#### Problem to solve
An exact copy of every entry is needed, with no images.

Data shown START

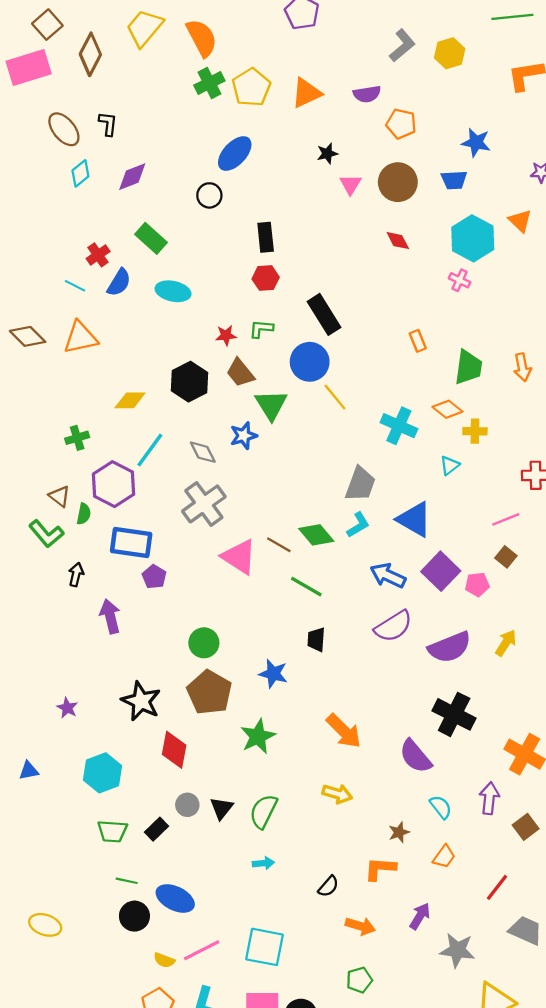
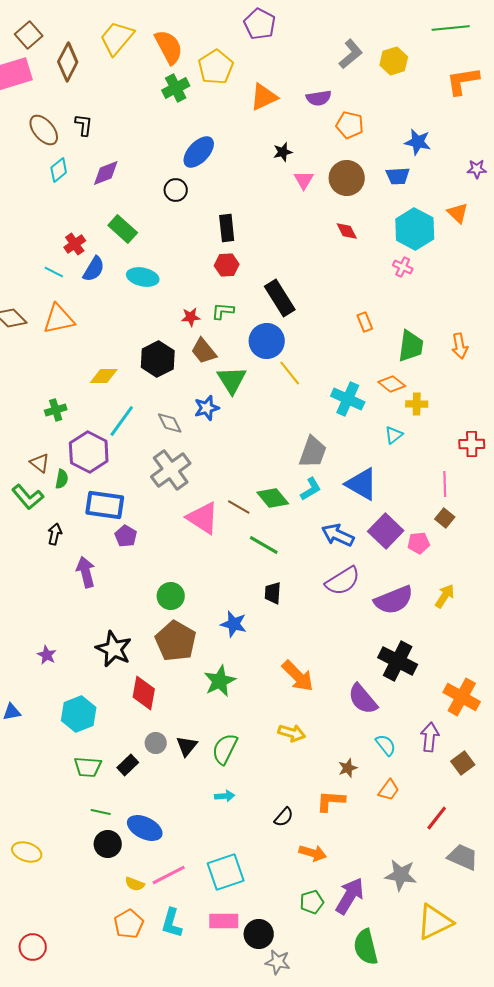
yellow pentagon: (251, 87) -> (216, 67), moved
pink line: (506, 519) -> (445, 484), turned -70
purple arrow: (420, 916) -> (350, 896), moved, size x1.5
cyan square: (264, 947) -> (226, 872), turned -30

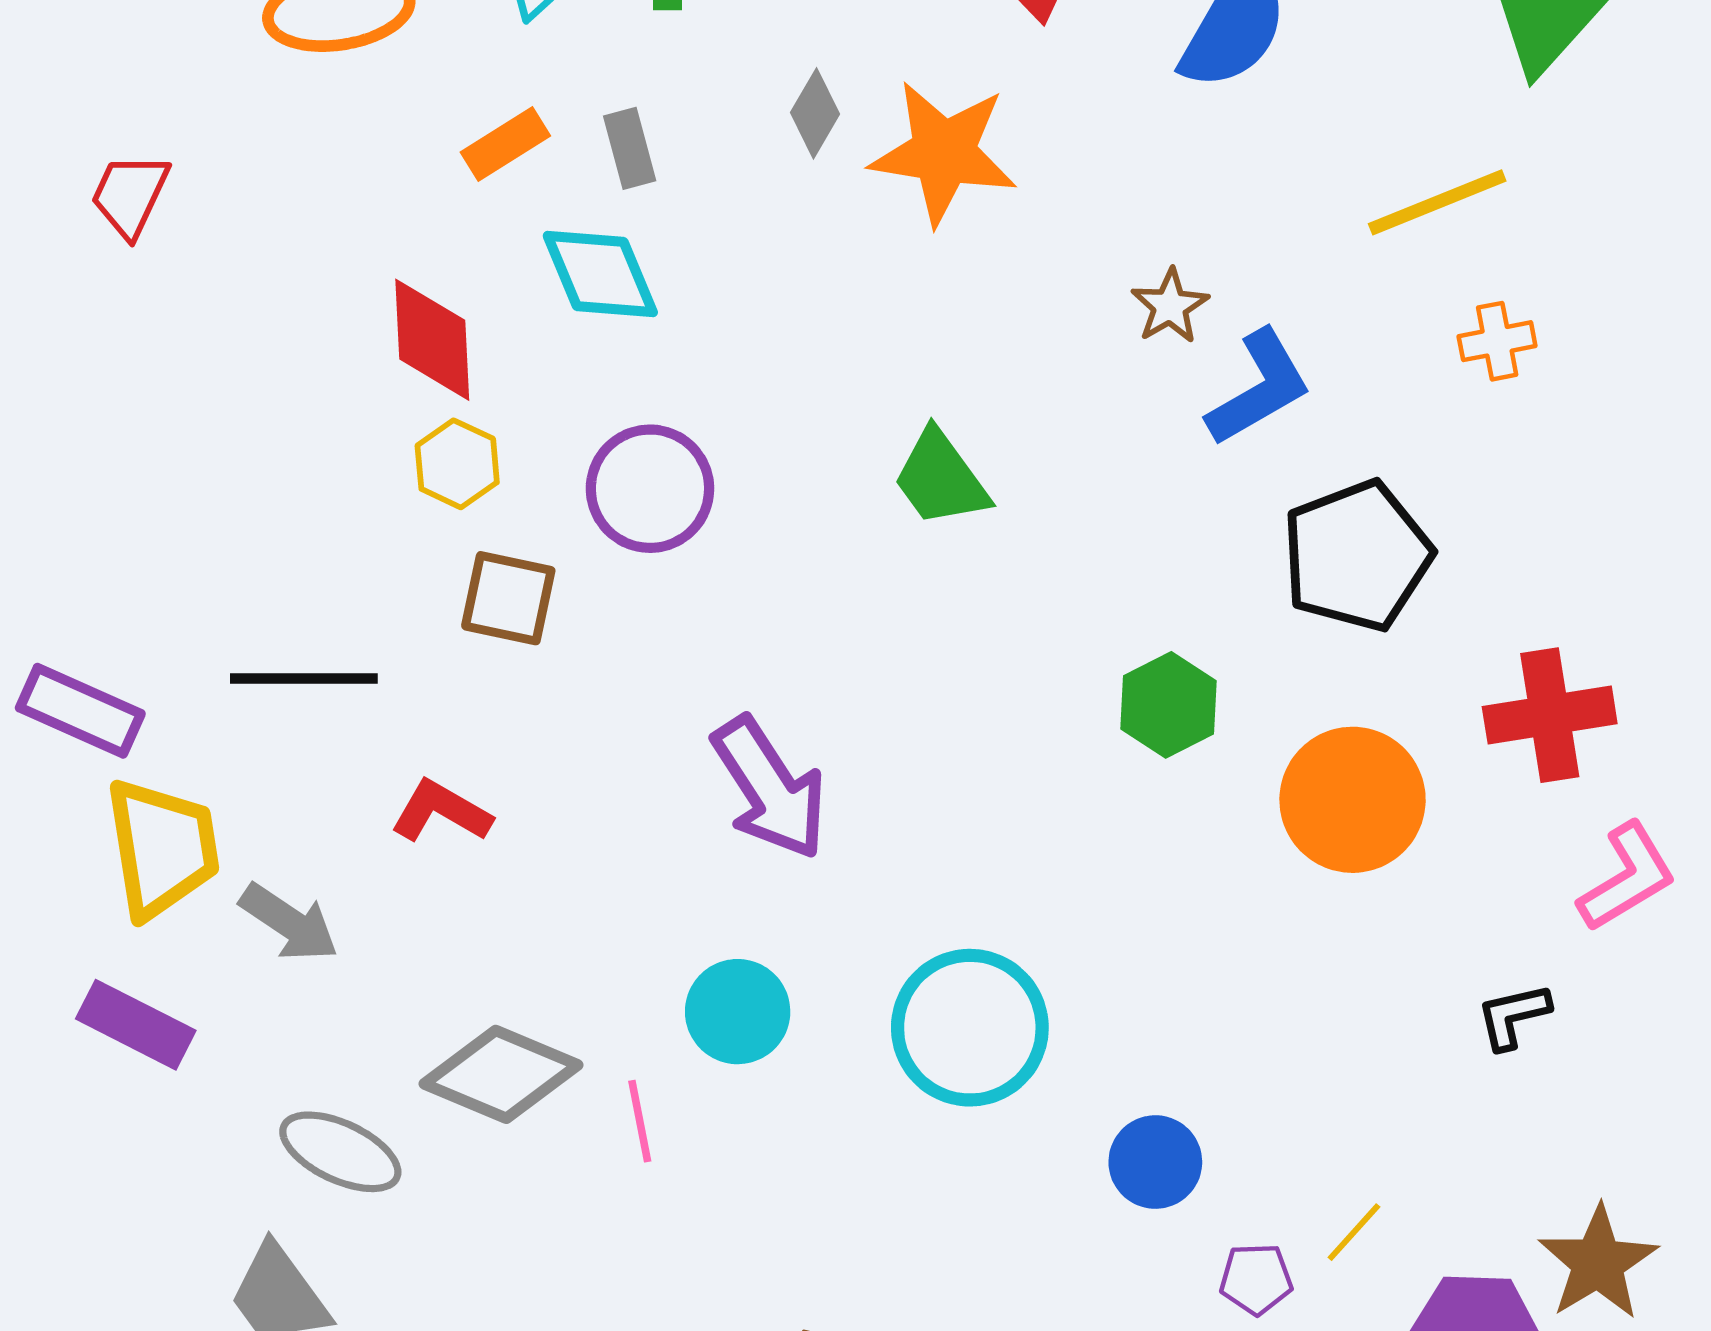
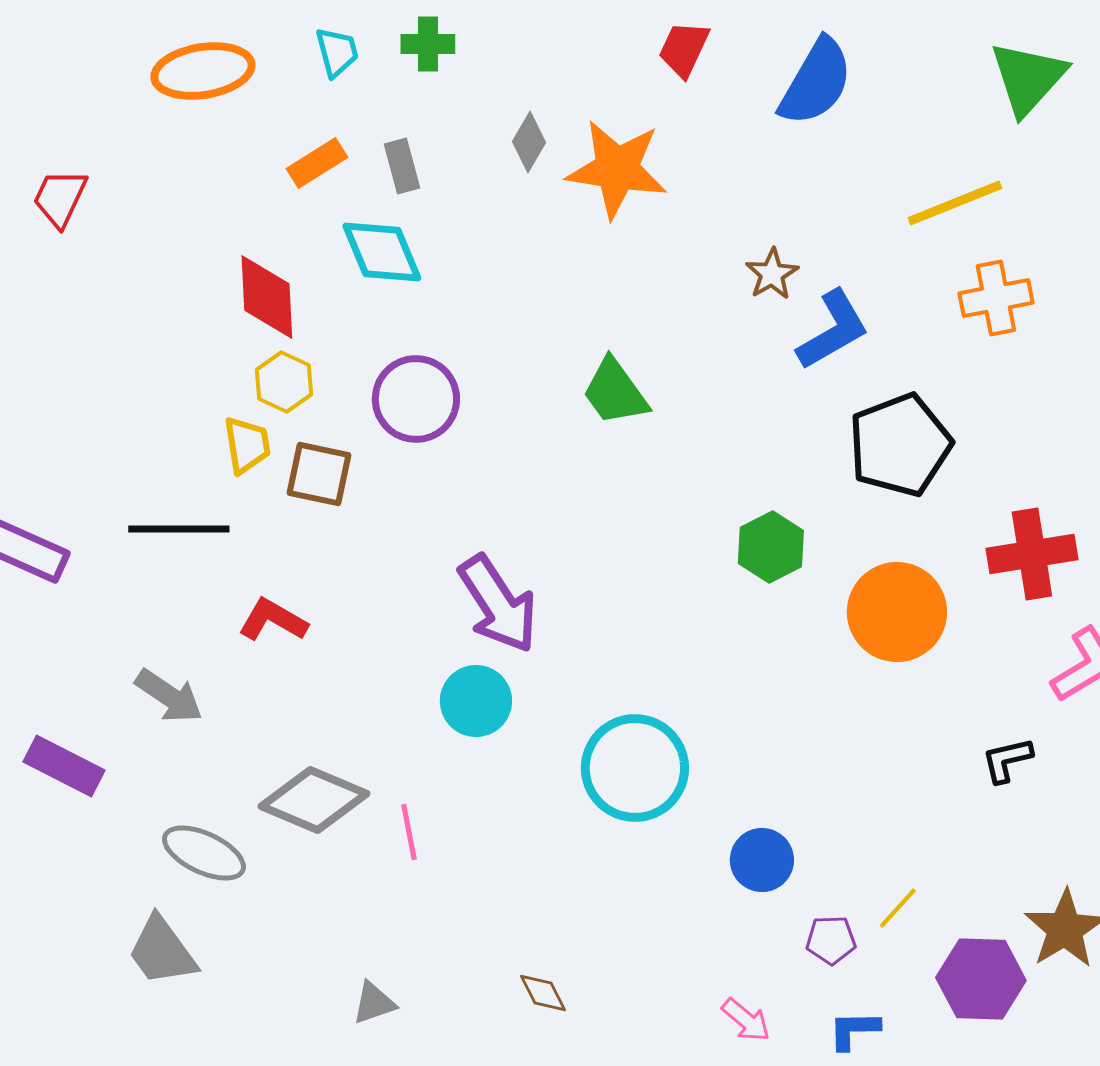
orange cross: (1497, 341) -> (996, 298), size x1.4
yellow trapezoid: (162, 848) -> (247, 445), moved, size x0.6
cyan circle: (738, 1012) -> (476, 701), moved

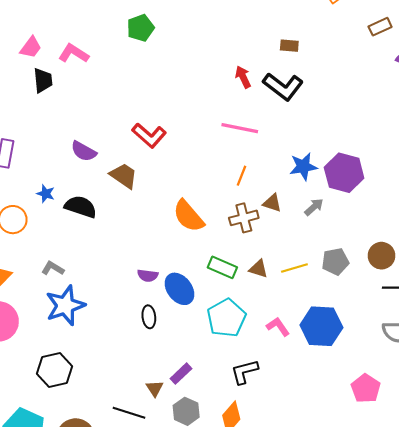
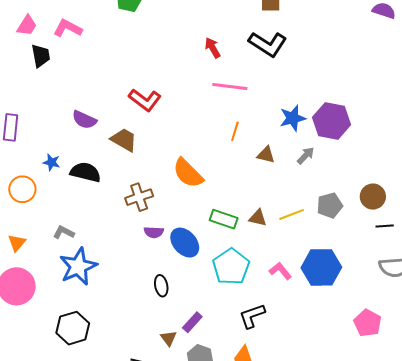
red arrow: (243, 77) -> (213, 48), moved
brown cross: (244, 218) -> (139, 197), moved
black ellipse: (149, 317) -> (161, 286), moved

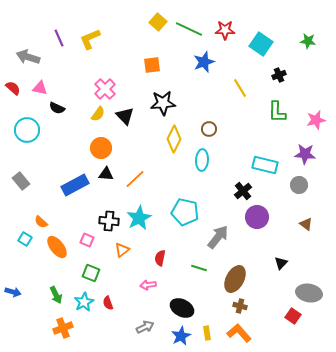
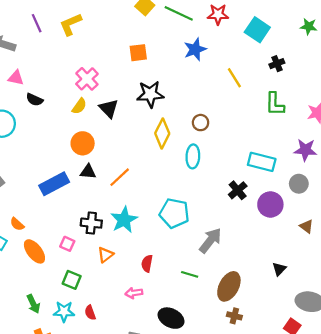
purple circle: (257, 217) -> (270, 204), moved
cyan star: (84, 302) -> (64, 312), turned 30

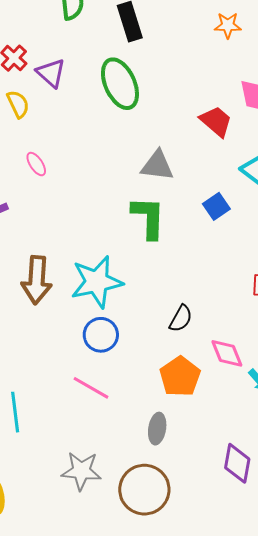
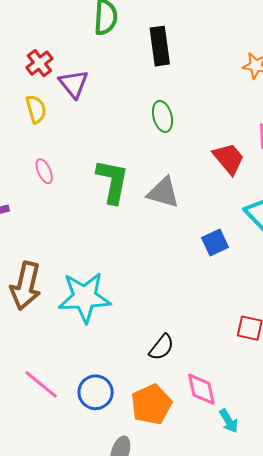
green ellipse: (120, 84) -> (162, 116), moved, size x0.6
green L-shape: (148, 218) -> (112, 181), moved
blue circle: (101, 335) -> (96, 392), moved
pink line: (91, 388) -> (41, 384), moved

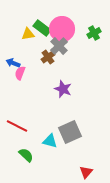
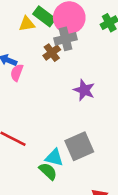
gray cross: (59, 46) -> (65, 39), turned 30
purple star: (63, 89) -> (84, 90), moved
green semicircle: (26, 155) -> (48, 171), moved

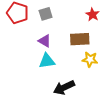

Data shown END

#### Response box
yellow pentagon: (251, 87) -> (216, 67), moved
pink line: (506, 519) -> (445, 484), turned -70
purple arrow: (420, 916) -> (350, 896), moved, size x1.5
cyan square: (264, 947) -> (226, 872), turned -30

orange cross: (1497, 341) -> (996, 298), size x1.4
yellow trapezoid: (162, 848) -> (247, 445), moved, size x0.6
cyan circle: (738, 1012) -> (476, 701), moved

red arrow: (243, 77) -> (213, 48), moved
brown cross: (244, 218) -> (139, 197), moved
black ellipse: (149, 317) -> (161, 286), moved

purple circle: (257, 217) -> (270, 204), moved
cyan star: (84, 302) -> (64, 312), turned 30

green ellipse: (120, 84) -> (162, 116), moved, size x0.6
green L-shape: (148, 218) -> (112, 181), moved
blue circle: (101, 335) -> (96, 392), moved
pink line: (91, 388) -> (41, 384), moved

gray cross: (59, 46) -> (65, 39), turned 30
purple star: (63, 89) -> (84, 90), moved
green semicircle: (26, 155) -> (48, 171), moved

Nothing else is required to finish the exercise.